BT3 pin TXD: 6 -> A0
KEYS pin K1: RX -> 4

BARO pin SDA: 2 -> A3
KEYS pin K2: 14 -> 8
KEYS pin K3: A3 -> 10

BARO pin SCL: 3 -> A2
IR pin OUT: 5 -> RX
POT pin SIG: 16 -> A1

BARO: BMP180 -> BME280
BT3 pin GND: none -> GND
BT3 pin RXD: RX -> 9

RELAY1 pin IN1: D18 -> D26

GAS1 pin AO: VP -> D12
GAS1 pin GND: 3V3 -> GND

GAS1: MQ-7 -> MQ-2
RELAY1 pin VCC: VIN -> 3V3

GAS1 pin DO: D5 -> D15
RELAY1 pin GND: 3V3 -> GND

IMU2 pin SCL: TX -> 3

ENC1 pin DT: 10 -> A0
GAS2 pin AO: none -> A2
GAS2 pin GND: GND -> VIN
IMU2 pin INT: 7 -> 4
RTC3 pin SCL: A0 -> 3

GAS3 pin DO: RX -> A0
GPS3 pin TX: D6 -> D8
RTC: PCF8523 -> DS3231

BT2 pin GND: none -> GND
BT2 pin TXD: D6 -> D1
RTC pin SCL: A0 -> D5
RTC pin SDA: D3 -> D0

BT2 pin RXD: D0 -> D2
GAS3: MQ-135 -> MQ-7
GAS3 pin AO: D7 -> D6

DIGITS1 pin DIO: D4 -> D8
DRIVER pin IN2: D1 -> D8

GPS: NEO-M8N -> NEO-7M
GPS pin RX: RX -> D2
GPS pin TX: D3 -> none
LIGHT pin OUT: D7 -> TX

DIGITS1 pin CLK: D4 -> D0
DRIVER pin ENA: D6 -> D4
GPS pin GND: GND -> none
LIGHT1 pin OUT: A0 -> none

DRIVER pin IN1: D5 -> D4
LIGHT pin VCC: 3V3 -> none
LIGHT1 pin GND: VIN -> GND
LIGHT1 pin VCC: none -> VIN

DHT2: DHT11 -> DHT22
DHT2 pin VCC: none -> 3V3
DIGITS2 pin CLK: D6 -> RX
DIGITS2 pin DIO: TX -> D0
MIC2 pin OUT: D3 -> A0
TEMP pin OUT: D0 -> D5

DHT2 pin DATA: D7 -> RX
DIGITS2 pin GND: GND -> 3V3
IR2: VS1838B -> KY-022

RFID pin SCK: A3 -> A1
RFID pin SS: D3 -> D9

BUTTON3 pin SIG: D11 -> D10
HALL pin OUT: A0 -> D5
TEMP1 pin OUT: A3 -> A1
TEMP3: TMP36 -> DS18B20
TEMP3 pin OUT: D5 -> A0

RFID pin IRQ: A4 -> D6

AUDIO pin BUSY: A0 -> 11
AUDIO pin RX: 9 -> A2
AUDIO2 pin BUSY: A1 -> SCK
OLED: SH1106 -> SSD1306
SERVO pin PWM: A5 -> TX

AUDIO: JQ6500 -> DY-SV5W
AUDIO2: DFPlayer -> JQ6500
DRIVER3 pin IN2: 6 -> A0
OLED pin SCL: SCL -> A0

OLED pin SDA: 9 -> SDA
========================================================================
Restate all of the material exactly.

# [Solution to the exercise]
BT3 pin TXD: 6 -> A0
KEYS pin K1: RX -> 4

BARO pin SDA: 2 -> A3
KEYS pin K2: 14 -> 8
KEYS pin K3: A3 -> 10

BARO pin SCL: 3 -> A2
IR pin OUT: 5 -> RX
POT pin SIG: 16 -> A1

BARO: BMP180 -> BME280
BT3 pin GND: none -> GND
BT3 pin RXD: RX -> 9

RELAY1 pin IN1: D18 -> D26

GAS1 pin AO: VP -> D12
GAS1 pin GND: 3V3 -> GND

GAS1: MQ-7 -> MQ-2
RELAY1 pin VCC: VIN -> 3V3

GAS1 pin DO: D5 -> D15
RELAY1 pin GND: 3V3 -> GND

IMU2 pin SCL: TX -> 3

ENC1 pin DT: 10 -> A0
GAS2 pin AO: none -> A2
GAS2 pin GND: GND -> VIN
IMU2 pin INT: 7 -> 4
RTC3 pin SCL: A0 -> 3

GAS3 pin DO: RX -> A0
GPS3 pin TX: D6 -> D8
RTC: PCF8523 -> DS3231

BT2 pin GND: none -> GND
BT2 pin TXD: D6 -> D1
RTC pin SCL: A0 -> D5
RTC pin SDA: D3 -> D0

BT2 pin RXD: D0 -> D2
GAS3: MQ-135 -> MQ-7
GAS3 pin AO: D7 -> D6

DIGITS1 pin DIO: D4 -> D8
DRIVER pin IN2: D1 -> D8

GPS: NEO-M8N -> NEO-7M
GPS pin RX: RX -> D2
GPS pin TX: D3 -> none
LIGHT pin OUT: D7 -> TX

DIGITS1 pin CLK: D4 -> D0
DRIVER pin ENA: D6 -> D4
GPS pin GND: GND -> none
LIGHT1 pin OUT: A0 -> none

DRIVER pin IN1: D5 -> D4
LIGHT pin VCC: 3V3 -> none
LIGHT1 pin GND: VIN -> GND
LIGHT1 pin VCC: none -> VIN

DHT2: DHT11 -> DHT22
DHT2 pin VCC: none -> 3V3
DIGITS2 pin CLK: D6 -> RX
DIGITS2 pin DIO: TX -> D0
MIC2 pin OUT: D3 -> A0
TEMP pin OUT: D0 -> D5

DHT2 pin DATA: D7 -> RX
DIGITS2 pin GND: GND -> 3V3
IR2: VS1838B -> KY-022

RFID pin SCK: A3 -> A1
RFID pin SS: D3 -> D9

BUTTON3 pin SIG: D11 -> D10
HALL pin OUT: A0 -> D5
TEMP1 pin OUT: A3 -> A1
TEMP3: TMP36 -> DS18B20
TEMP3 pin OUT: D5 -> A0

RFID pin IRQ: A4 -> D6

AUDIO pin BUSY: A0 -> 11
AUDIO pin RX: 9 -> A2
AUDIO2 pin BUSY: A1 -> SCK
OLED: SH1106 -> SSD1306
SERVO pin PWM: A5 -> TX

AUDIO: JQ6500 -> DY-SV5W
AUDIO2: DFPlayer -> JQ6500
DRIVER3 pin IN2: 6 -> A0
OLED pin SCL: SCL -> A0

OLED pin SDA: 9 -> SDA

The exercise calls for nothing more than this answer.